Problem to work on: Print out each entry without alteration, and keep the pictures out.

Given data:

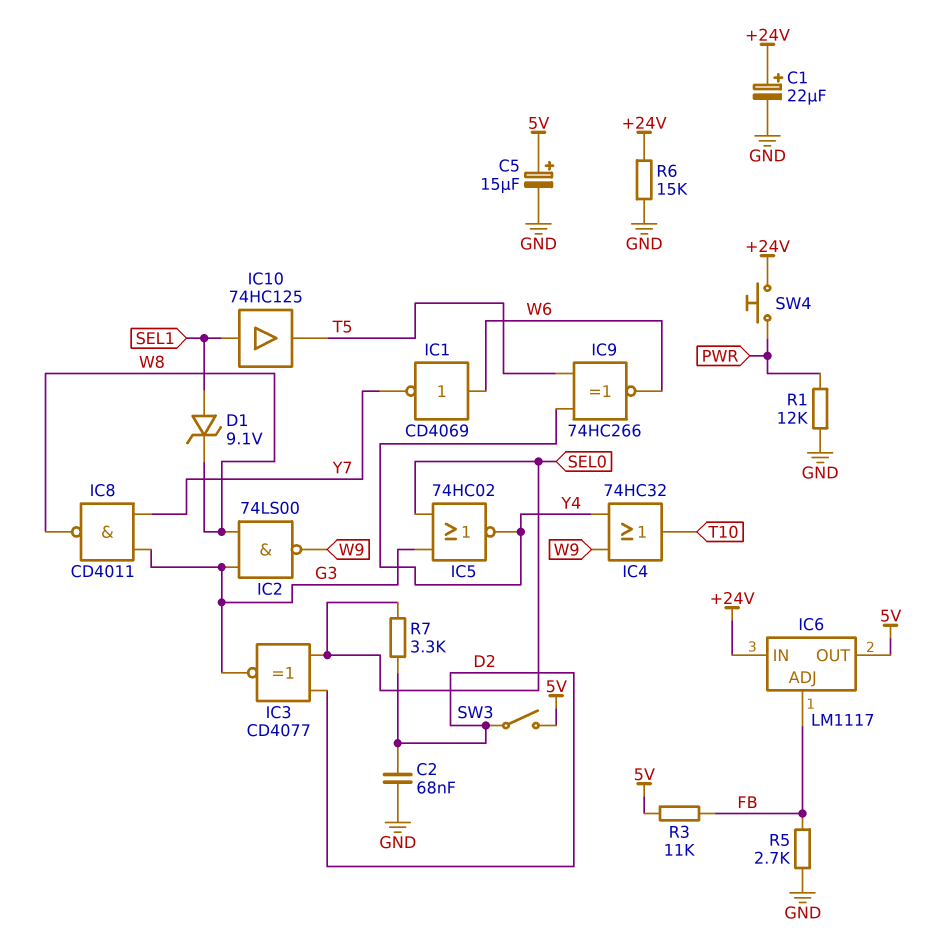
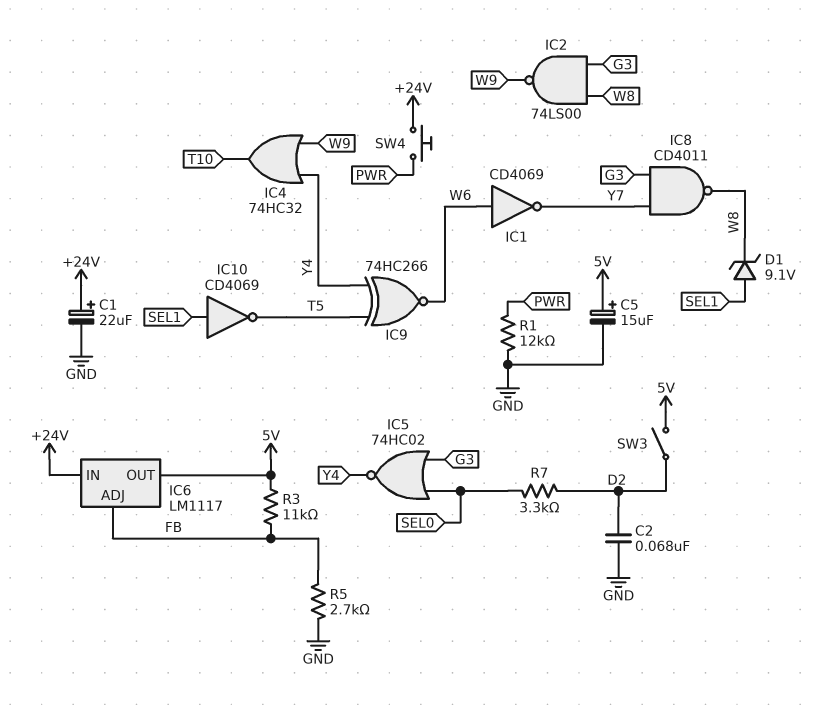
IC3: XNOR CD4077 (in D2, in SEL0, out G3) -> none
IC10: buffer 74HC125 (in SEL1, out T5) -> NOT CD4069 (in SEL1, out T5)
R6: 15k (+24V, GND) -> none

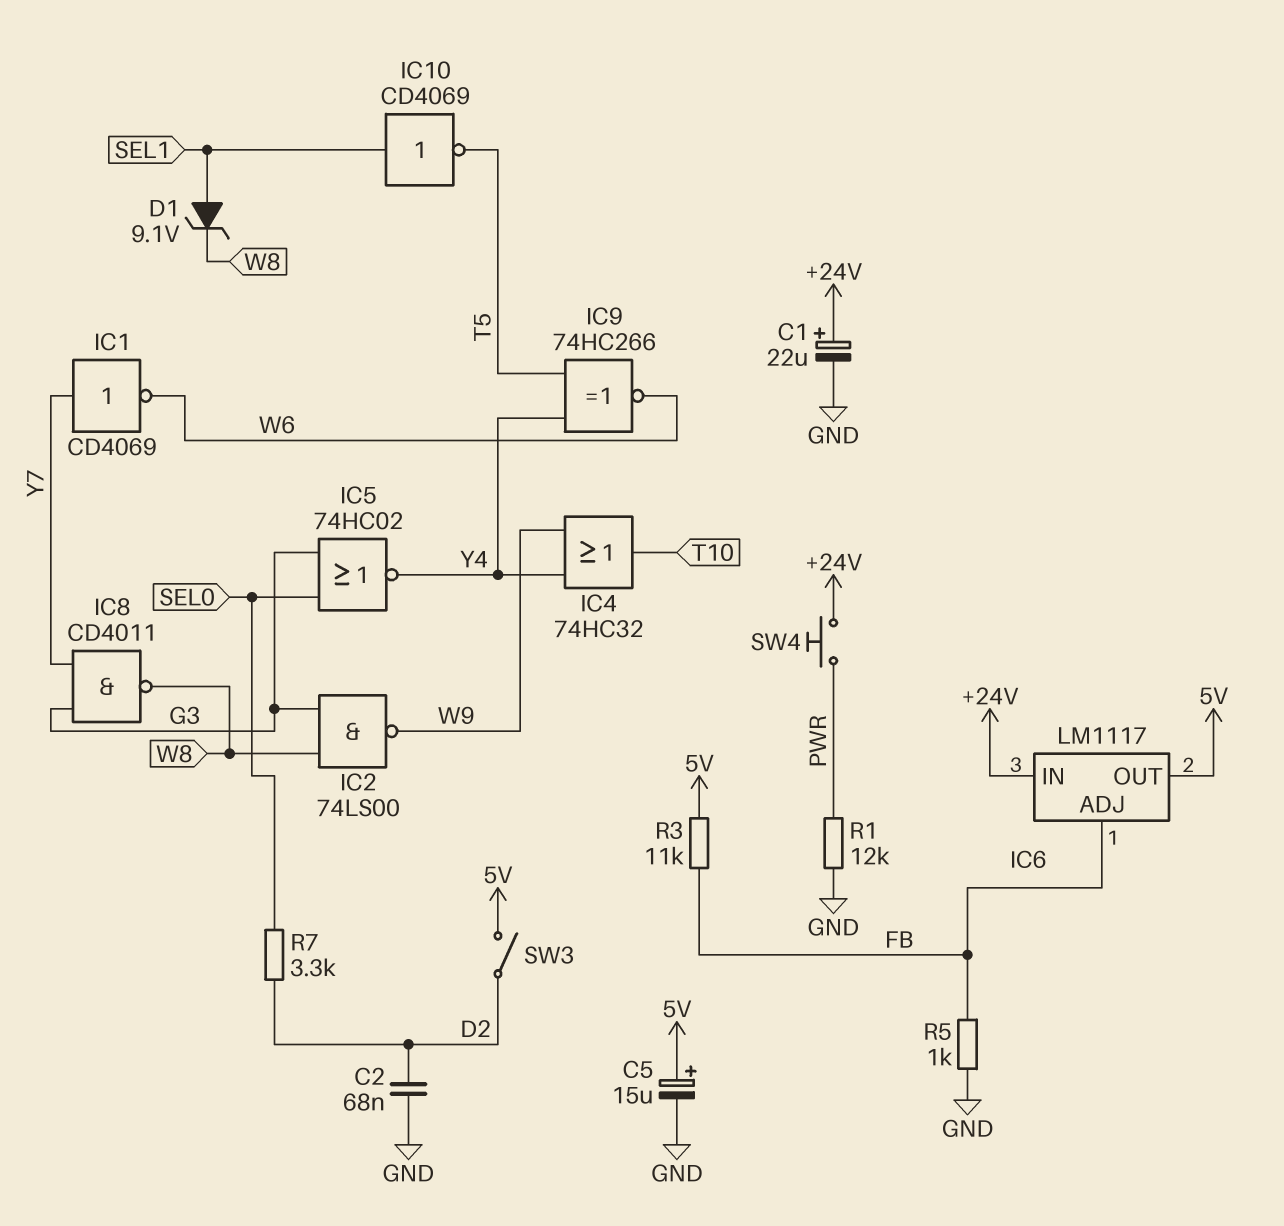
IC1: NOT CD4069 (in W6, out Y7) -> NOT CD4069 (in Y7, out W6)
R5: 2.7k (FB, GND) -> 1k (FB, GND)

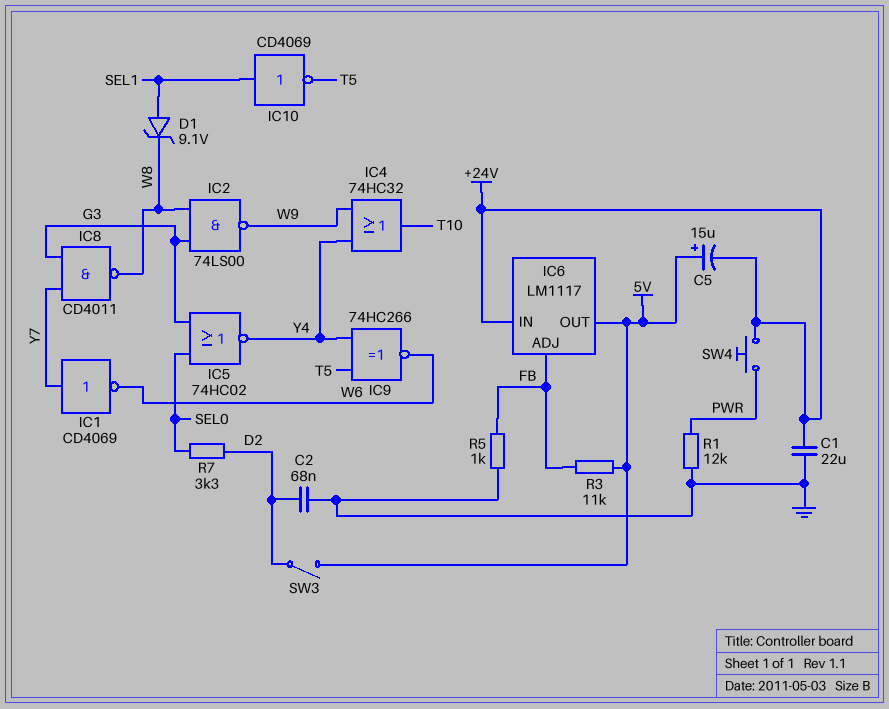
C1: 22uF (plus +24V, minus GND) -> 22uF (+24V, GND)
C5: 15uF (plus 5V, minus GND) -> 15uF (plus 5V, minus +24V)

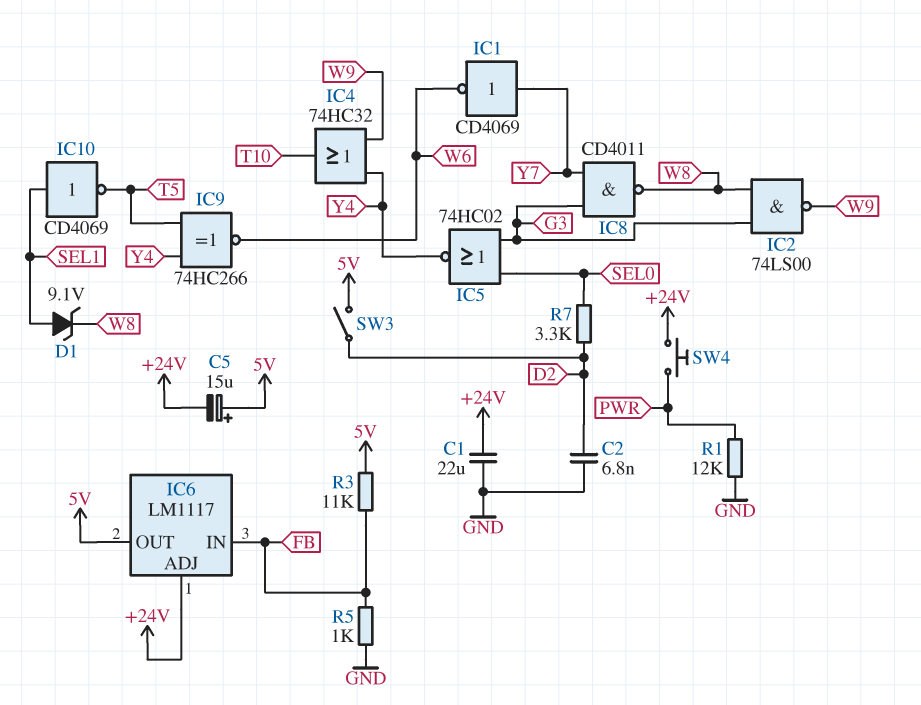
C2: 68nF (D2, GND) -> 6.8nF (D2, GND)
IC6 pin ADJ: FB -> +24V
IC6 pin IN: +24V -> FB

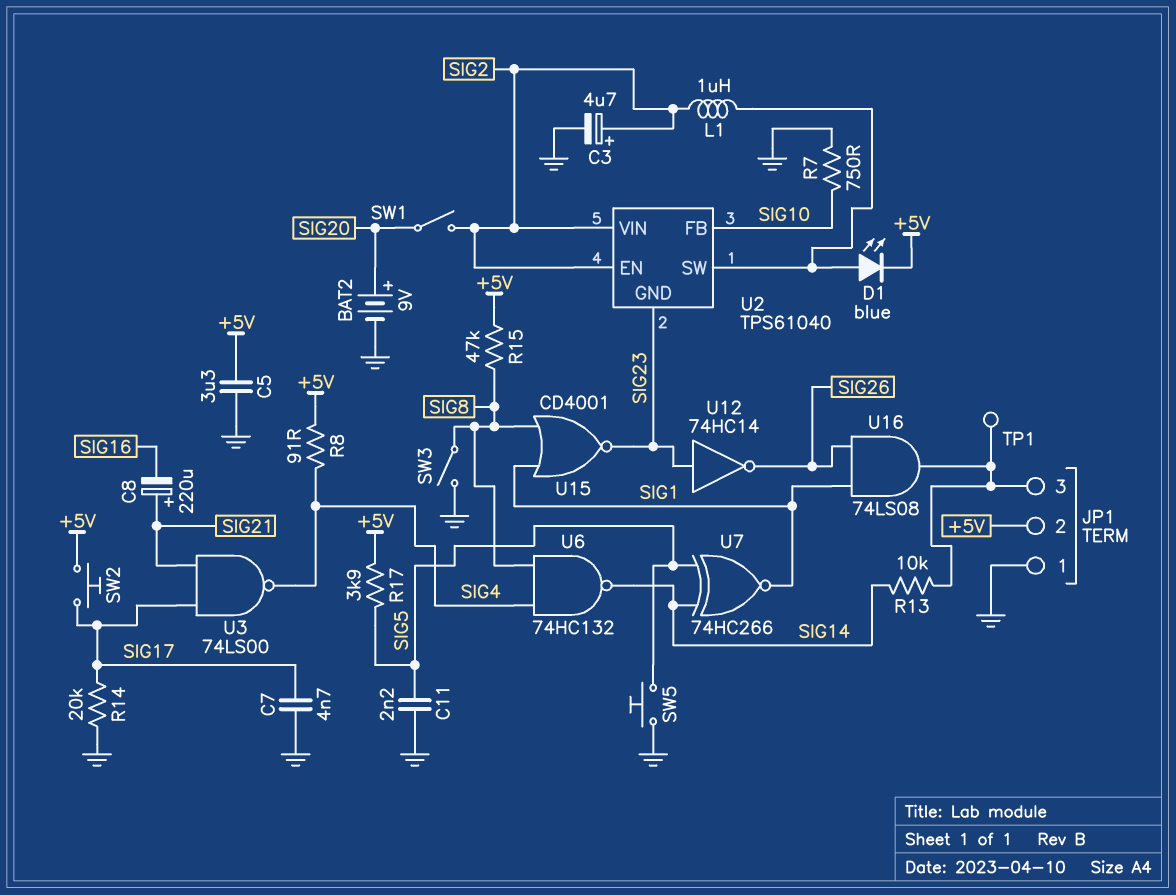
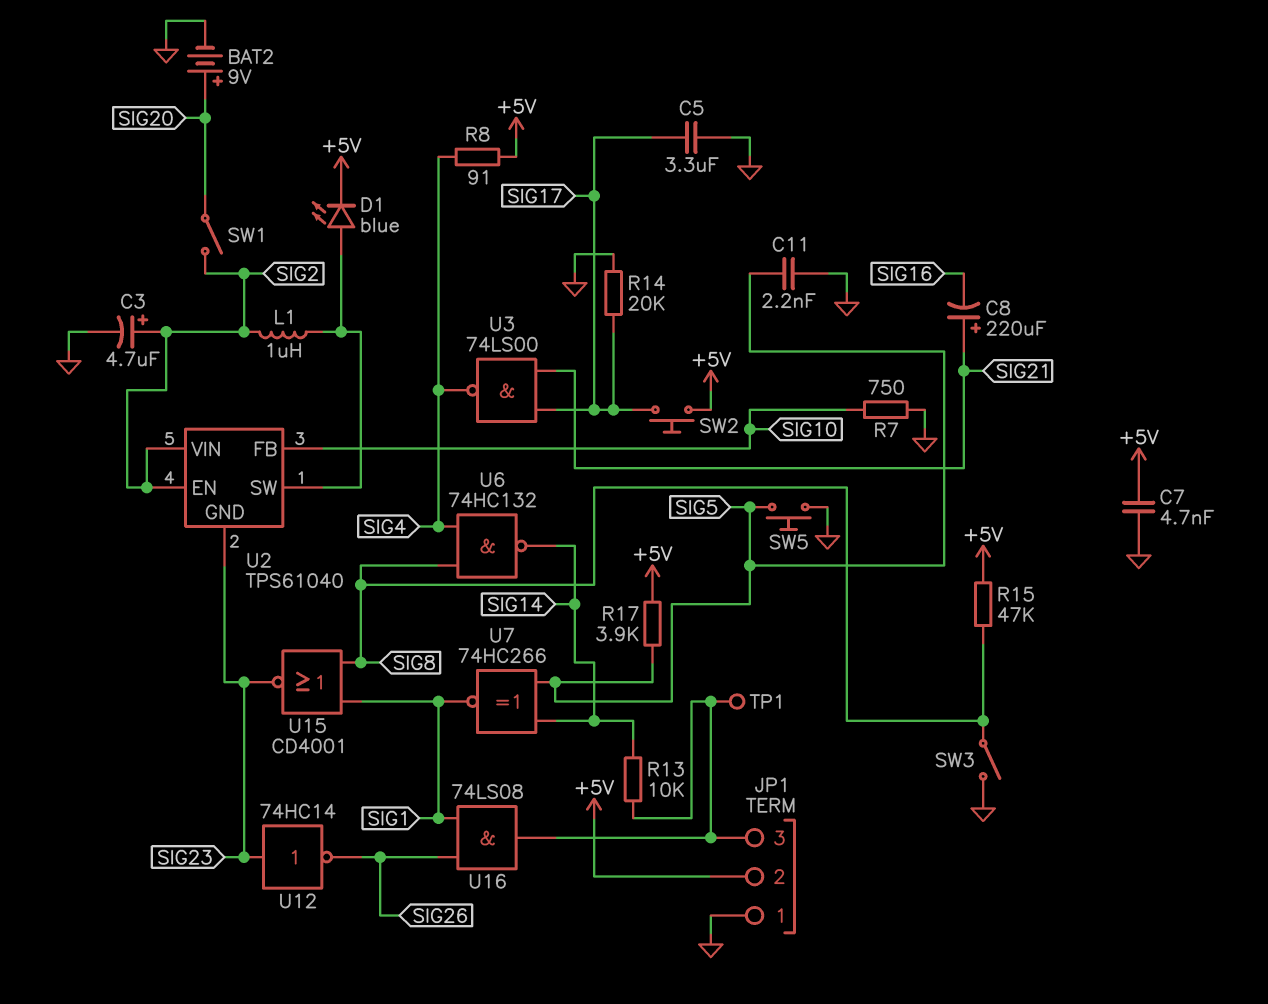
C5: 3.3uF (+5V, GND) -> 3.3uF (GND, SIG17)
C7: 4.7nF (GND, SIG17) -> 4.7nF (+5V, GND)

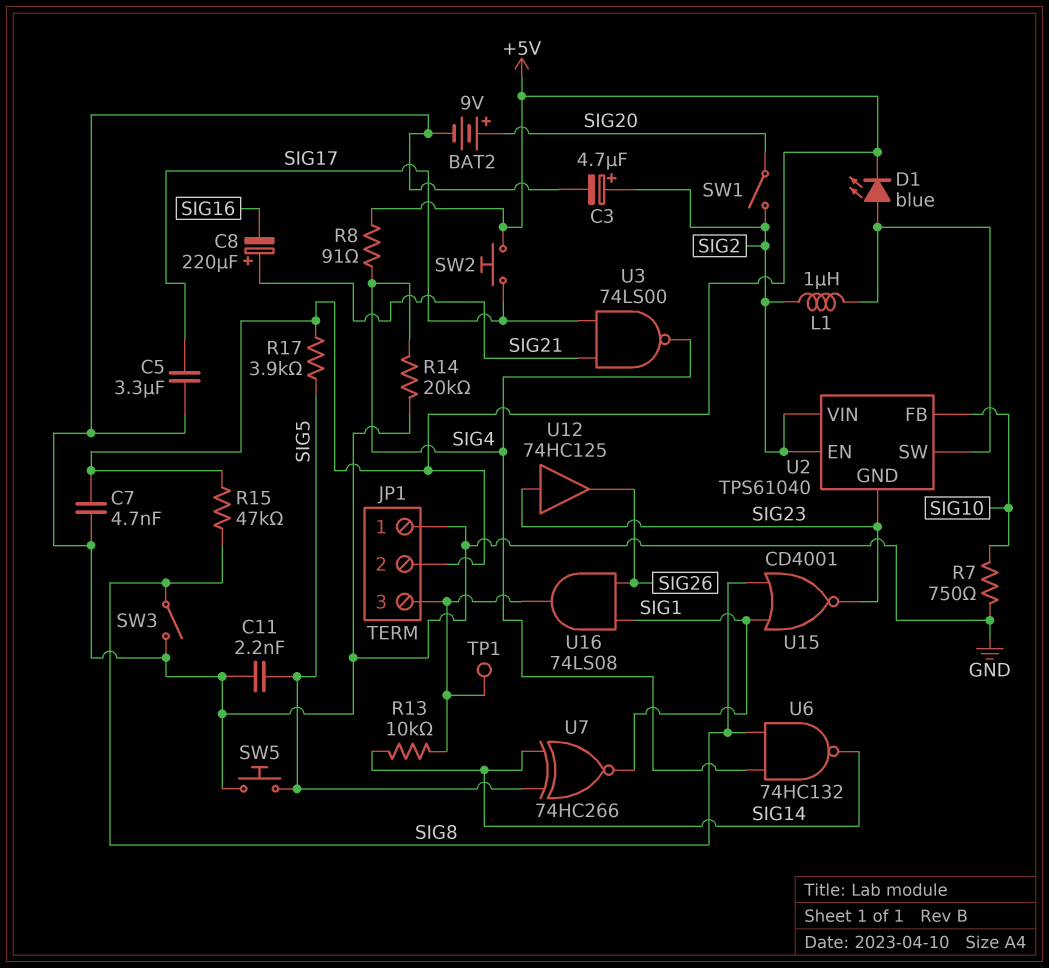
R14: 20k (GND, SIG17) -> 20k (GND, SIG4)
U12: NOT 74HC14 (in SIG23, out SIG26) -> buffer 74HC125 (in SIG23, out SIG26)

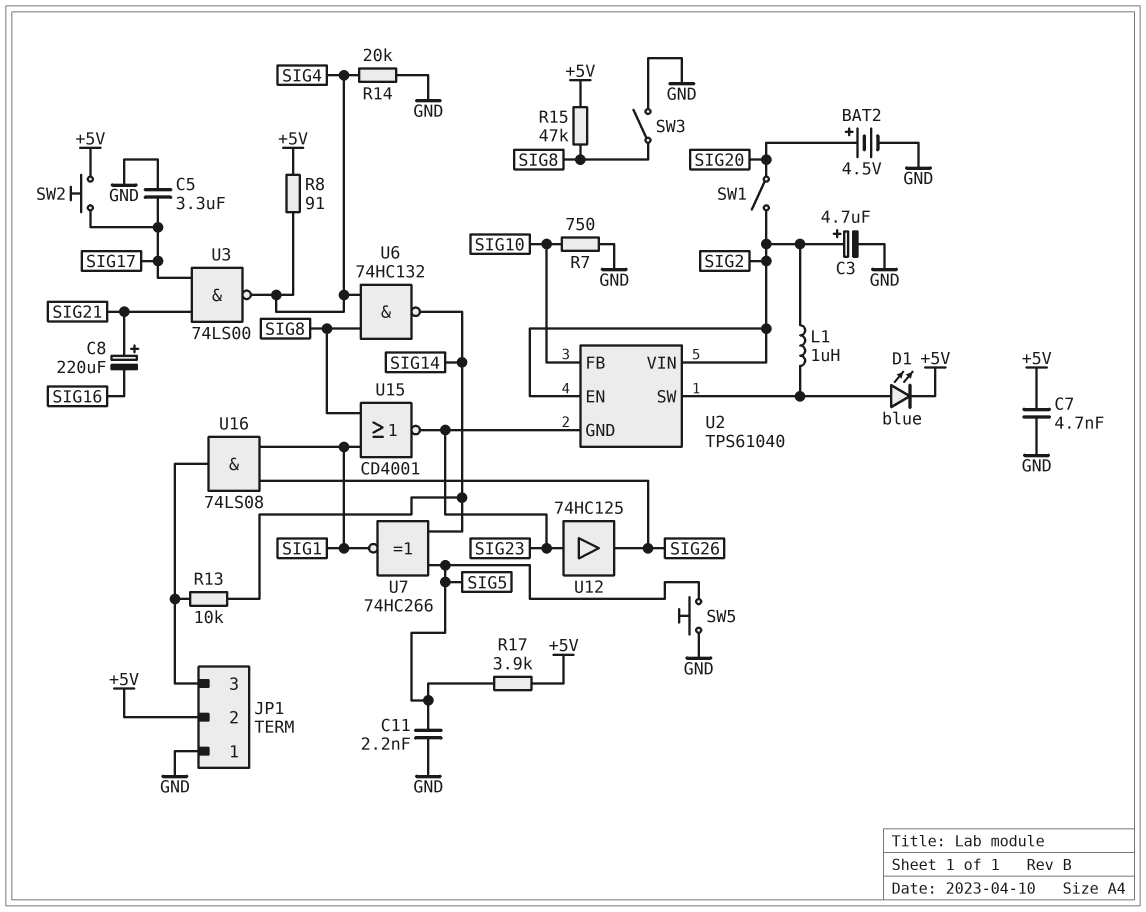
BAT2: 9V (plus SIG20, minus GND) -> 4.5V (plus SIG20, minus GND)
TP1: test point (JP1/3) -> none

Response:
IC3: XNOR CD4077 (in D2, in SEL0, out G3) -> none
IC10: buffer 74HC125 (in SEL1, out T5) -> NOT CD4069 (in SEL1, out T5)
R6: 15k (+24V, GND) -> none

IC1: NOT CD4069 (in W6, out Y7) -> NOT CD4069 (in Y7, out W6)
R5: 2.7k (FB, GND) -> 1k (FB, GND)

C1: 22uF (plus +24V, minus GND) -> 22uF (+24V, GND)
C5: 15uF (plus 5V, minus GND) -> 15uF (plus 5V, minus +24V)

C2: 68nF (D2, GND) -> 6.8nF (D2, GND)
IC6 pin ADJ: FB -> +24V
IC6 pin IN: +24V -> FB

C5: 3.3uF (+5V, GND) -> 3.3uF (GND, SIG17)
C7: 4.7nF (GND, SIG17) -> 4.7nF (+5V, GND)

R14: 20k (GND, SIG17) -> 20k (GND, SIG4)
U12: NOT 74HC14 (in SIG23, out SIG26) -> buffer 74HC125 (in SIG23, out SIG26)

BAT2: 9V (plus SIG20, minus GND) -> 4.5V (plus SIG20, minus GND)
TP1: test point (JP1/3) -> none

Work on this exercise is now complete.